> [Required action]:
Where the records hold the string "degrees", show the whole line it sits on.
───── Records for the task
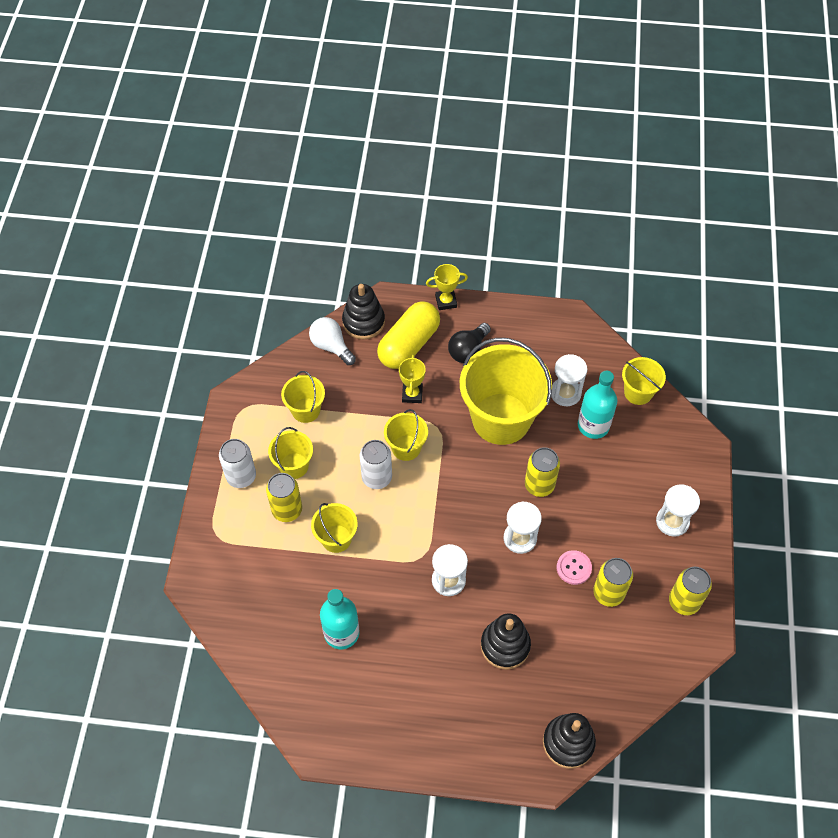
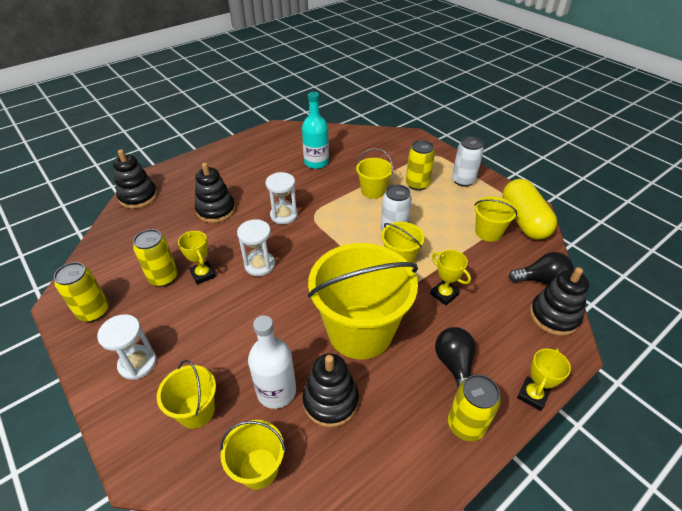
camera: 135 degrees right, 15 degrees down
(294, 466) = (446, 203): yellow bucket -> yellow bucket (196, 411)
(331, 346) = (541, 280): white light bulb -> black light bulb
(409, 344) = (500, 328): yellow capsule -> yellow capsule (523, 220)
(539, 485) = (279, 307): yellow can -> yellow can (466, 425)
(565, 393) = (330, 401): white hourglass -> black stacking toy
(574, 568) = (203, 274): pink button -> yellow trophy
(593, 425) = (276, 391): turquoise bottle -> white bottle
──────────
───── Records for the task
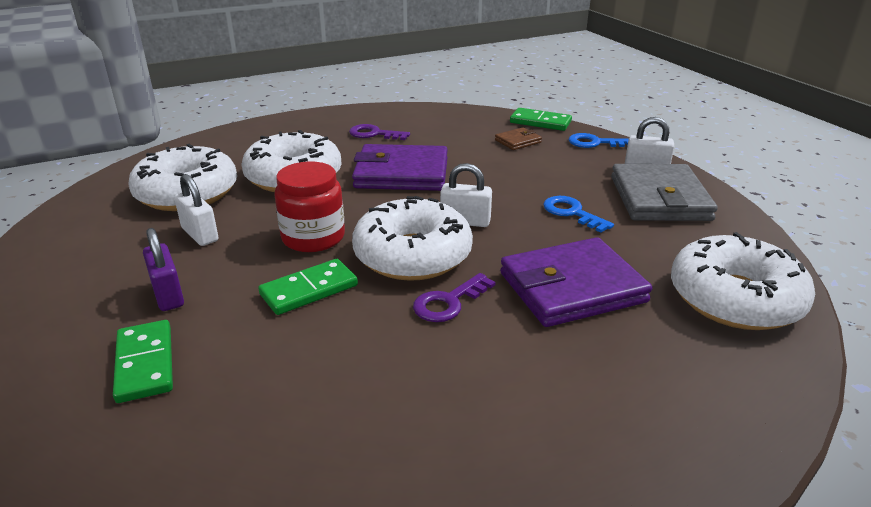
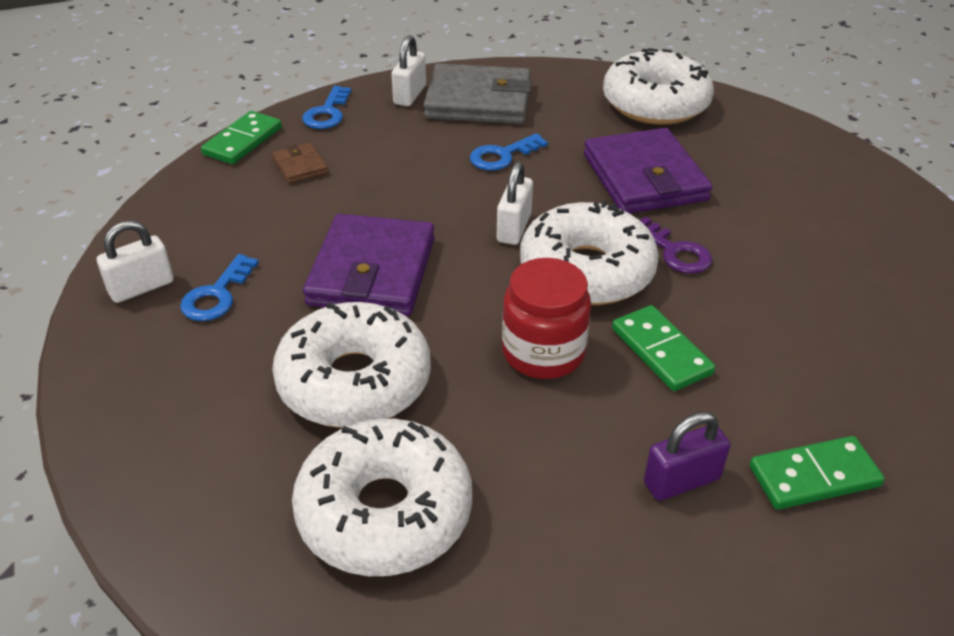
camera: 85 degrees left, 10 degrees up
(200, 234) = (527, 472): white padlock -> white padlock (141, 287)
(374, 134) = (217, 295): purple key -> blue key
──────────
> [Task answer]:
camera: 135 degrees right, 15 degrees down
camera: 85 degrees left, 10 degrees up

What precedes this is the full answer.